TASK TO COMPLETE:
All lines from the one with "brown toothbrush: 11 -> 9" through the last line of the data below should be copied exactly; please add nothing.

Scene change data
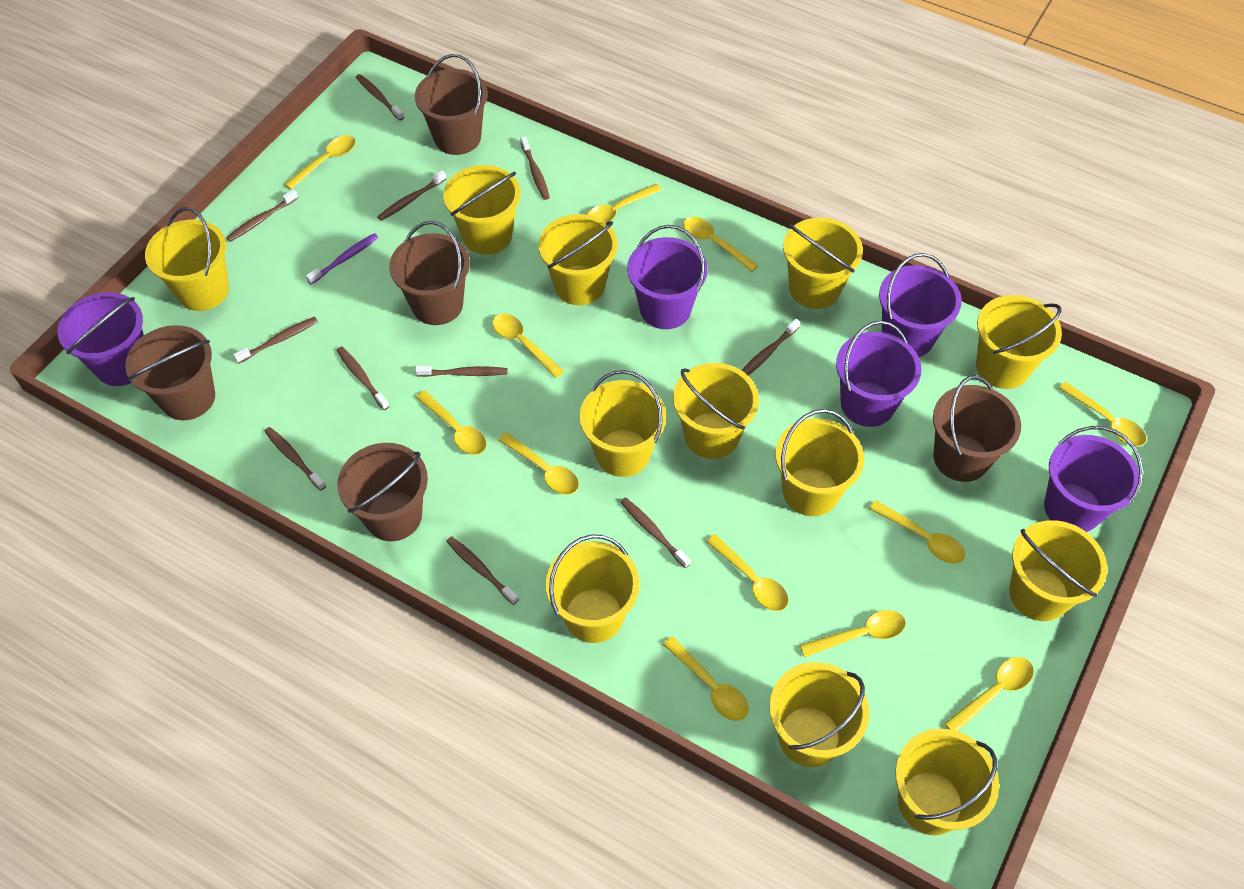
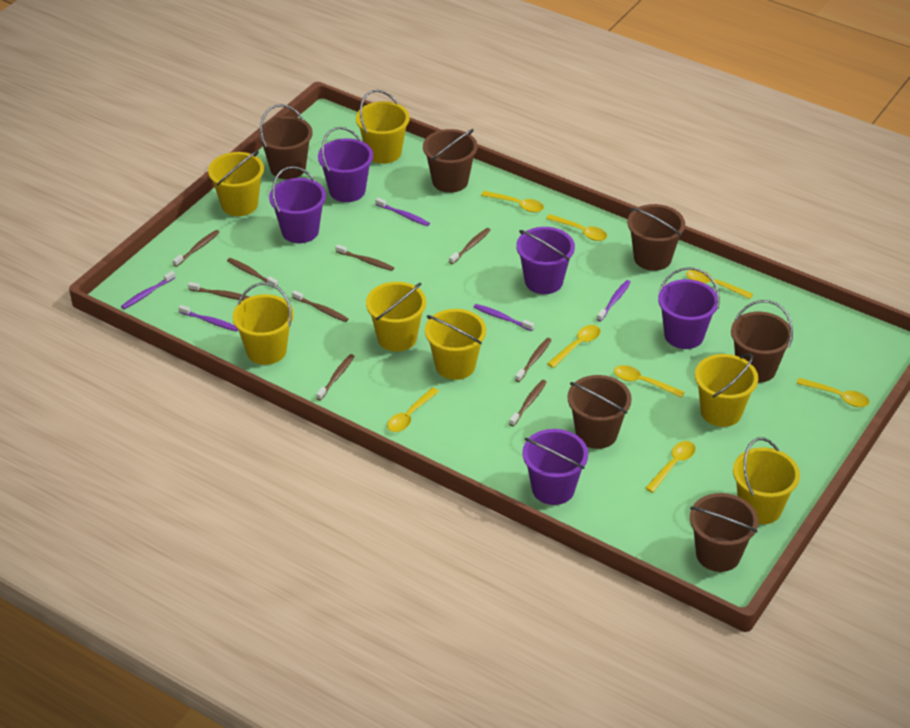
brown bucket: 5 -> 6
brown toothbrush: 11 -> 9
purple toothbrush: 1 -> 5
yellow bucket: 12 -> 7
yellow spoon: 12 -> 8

ANSWER SECTION:
brown toothbrush: 11 -> 9
purple toothbrush: 1 -> 5
yellow bucket: 12 -> 7
yellow spoon: 12 -> 8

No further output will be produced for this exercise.